WORK INSTRUCTIONS » Which lines run from the one containing "R116: none -> 430 (+3V3, U103/PB1)" to the end of the material below? Retype exactly those, both ends included, and nothing else.

#### RECORDS FOR THE EXERCISE ####

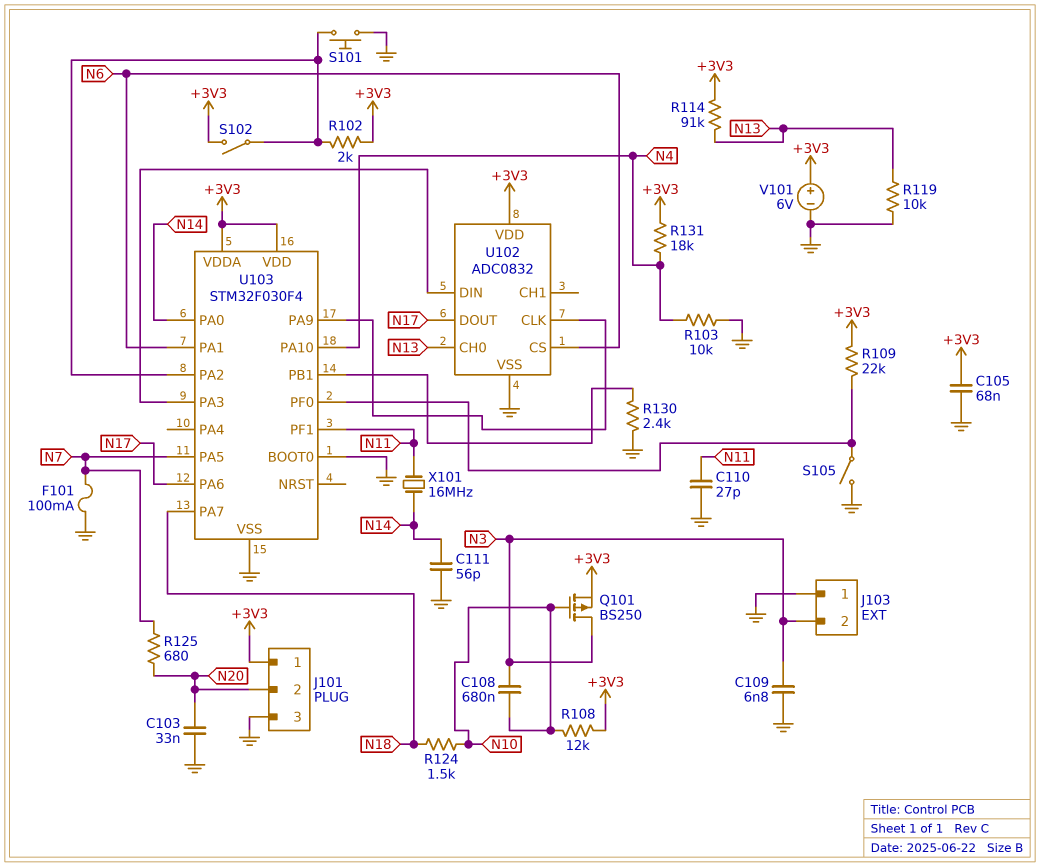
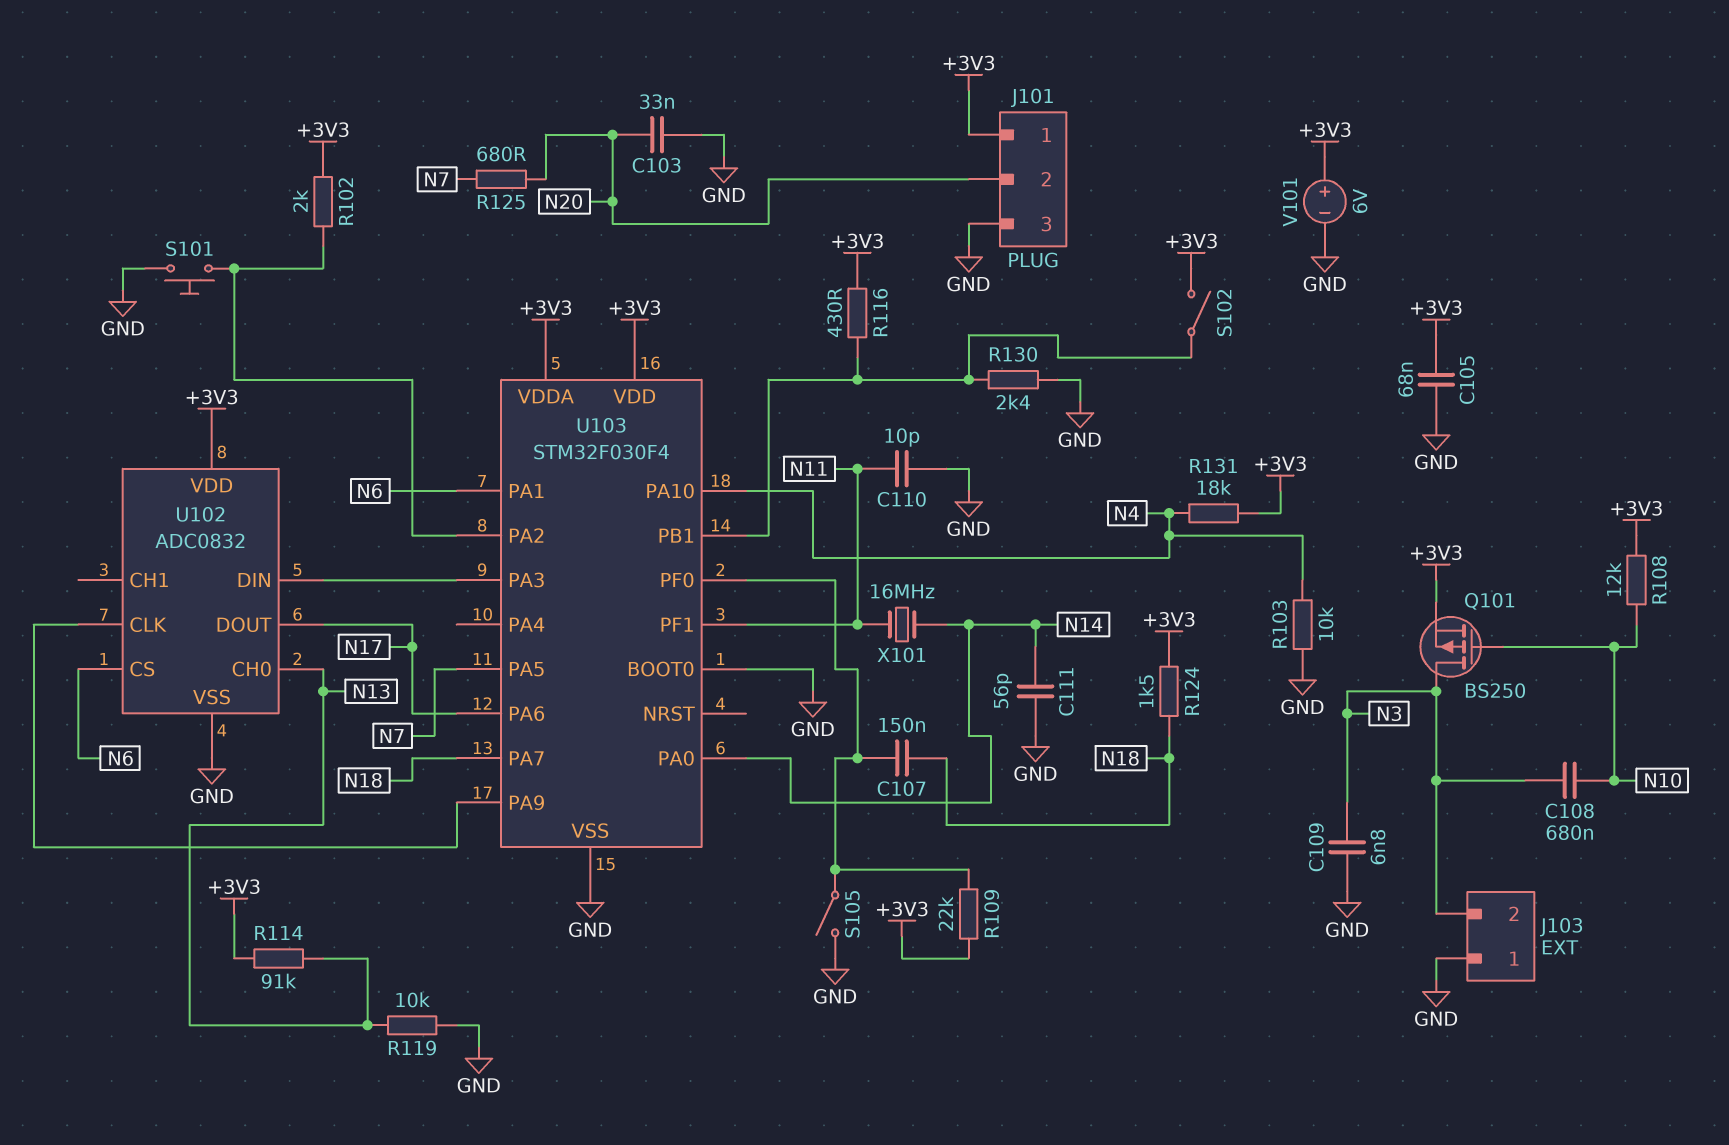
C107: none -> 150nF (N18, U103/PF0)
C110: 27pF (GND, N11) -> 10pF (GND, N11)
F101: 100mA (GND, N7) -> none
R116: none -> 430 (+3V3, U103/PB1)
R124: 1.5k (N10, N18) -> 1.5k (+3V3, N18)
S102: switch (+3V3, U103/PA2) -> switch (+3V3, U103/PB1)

####

COMPLETED EXERCISE »
R116: none -> 430 (+3V3, U103/PB1)
R124: 1.5k (N10, N18) -> 1.5k (+3V3, N18)
S102: switch (+3V3, U103/PA2) -> switch (+3V3, U103/PB1)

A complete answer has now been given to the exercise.